— Task directions —
A faithful, word-for-word copy of the records is required, and it must contain no pictures.
[Source data]
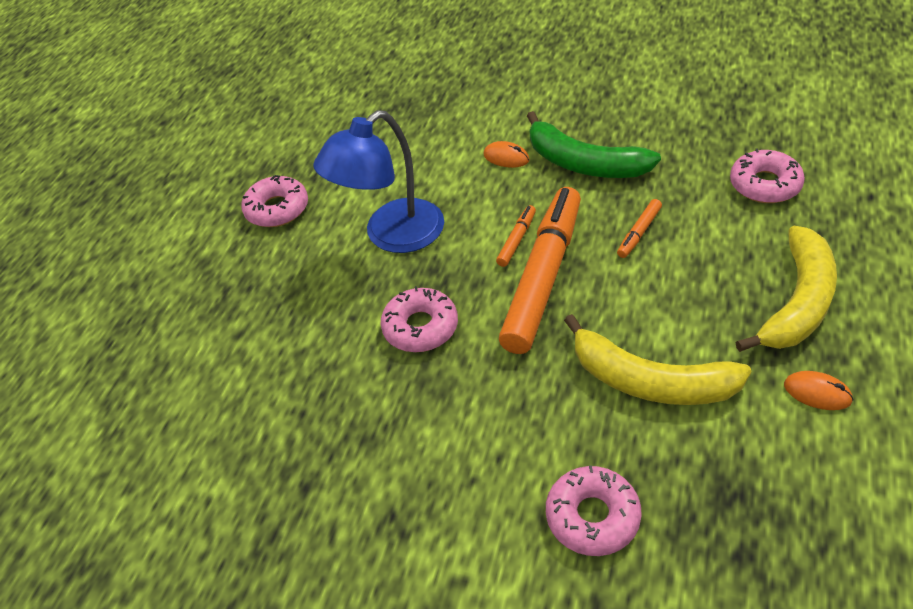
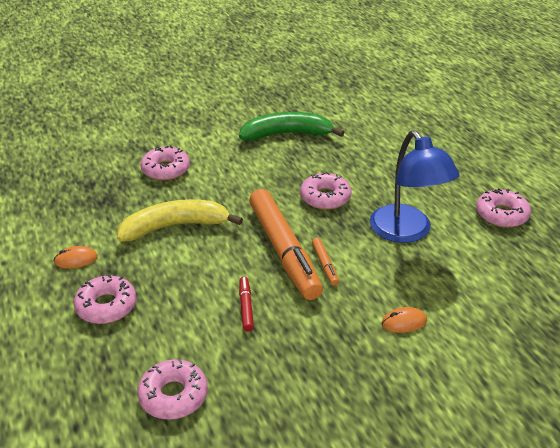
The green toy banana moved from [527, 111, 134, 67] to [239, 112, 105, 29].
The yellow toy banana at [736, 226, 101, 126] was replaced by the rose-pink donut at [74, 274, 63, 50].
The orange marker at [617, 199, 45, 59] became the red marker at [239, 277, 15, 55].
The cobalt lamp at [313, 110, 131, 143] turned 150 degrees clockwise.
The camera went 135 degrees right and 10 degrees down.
[/Source data]
— Answer space —
The green toy banana moved from [527, 111, 134, 67] to [239, 112, 105, 29].
The yellow toy banana at [736, 226, 101, 126] was replaced by the rose-pink donut at [74, 274, 63, 50].
The orange marker at [617, 199, 45, 59] became the red marker at [239, 277, 15, 55].
The cobalt lamp at [313, 110, 131, 143] turned 150 degrees clockwise.
The camera went 135 degrees right and 10 degrees down.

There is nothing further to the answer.